■ Aim of the task:
The answer must consist only of the lines from the line with "(443, 304) = (499, 263): pink" to the line with "(675, 202) = (757, 363): none -> pink bottle", both included, exactly as they stand below.
--- Dataset ---
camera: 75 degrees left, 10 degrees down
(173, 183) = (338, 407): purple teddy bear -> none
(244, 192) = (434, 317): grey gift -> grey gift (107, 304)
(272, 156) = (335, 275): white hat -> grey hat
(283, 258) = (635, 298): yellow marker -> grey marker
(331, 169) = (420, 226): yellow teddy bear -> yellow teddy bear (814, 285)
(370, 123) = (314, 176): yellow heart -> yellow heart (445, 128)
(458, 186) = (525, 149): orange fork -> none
---
--- Dataset ---
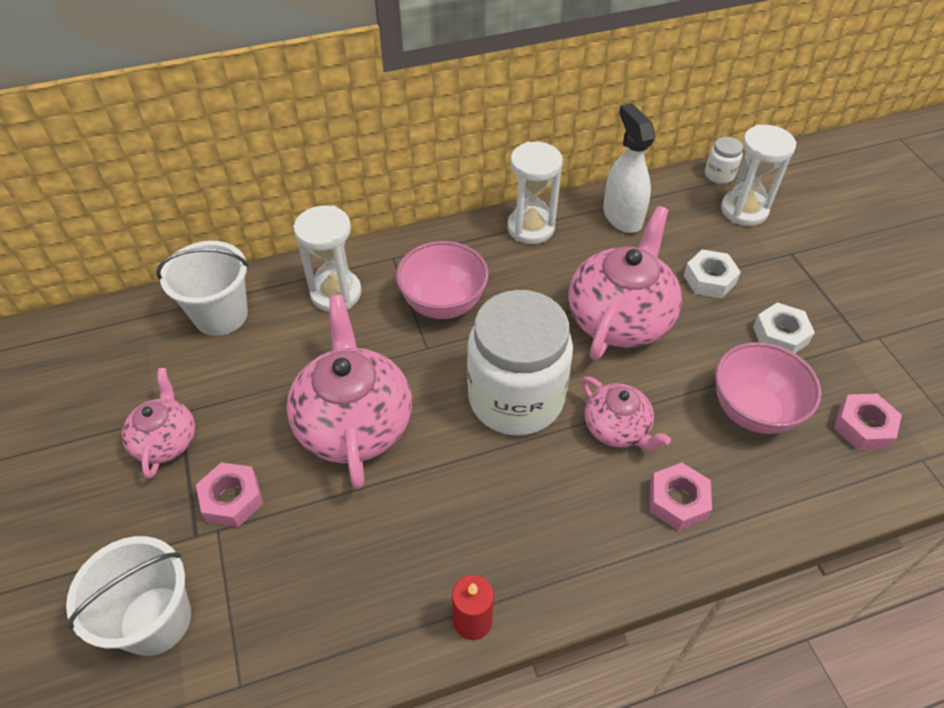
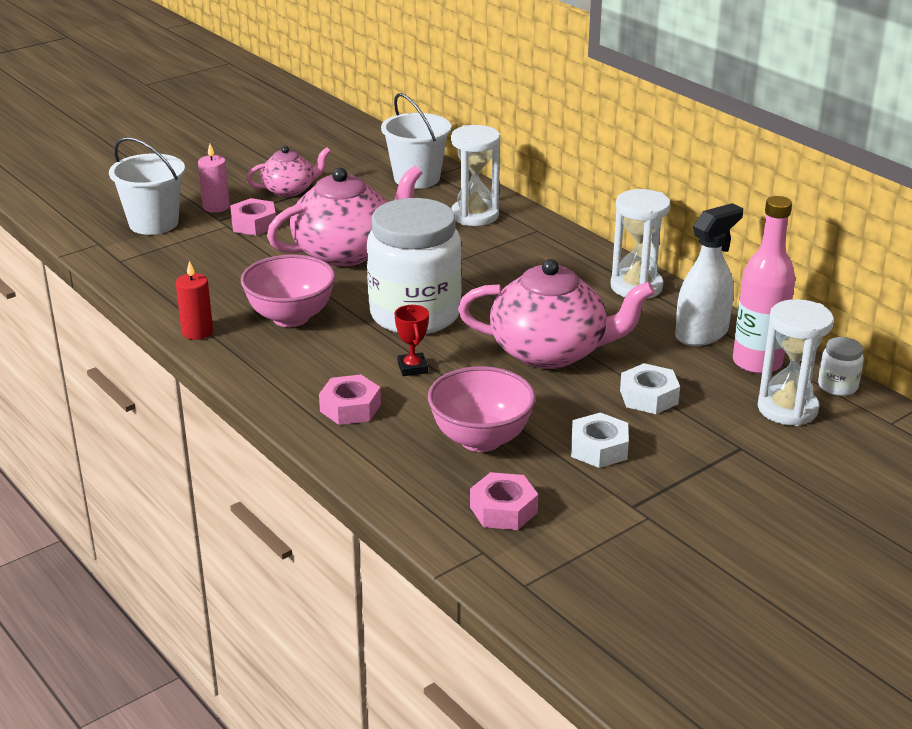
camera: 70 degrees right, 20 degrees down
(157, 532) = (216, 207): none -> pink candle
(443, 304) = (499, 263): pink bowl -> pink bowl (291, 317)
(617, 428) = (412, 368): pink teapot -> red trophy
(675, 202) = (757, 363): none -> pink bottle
---
■ Finished exercise:
(443, 304) = (499, 263): pink bowl -> pink bowl (291, 317)
(617, 428) = (412, 368): pink teapot -> red trophy
(675, 202) = (757, 363): none -> pink bottle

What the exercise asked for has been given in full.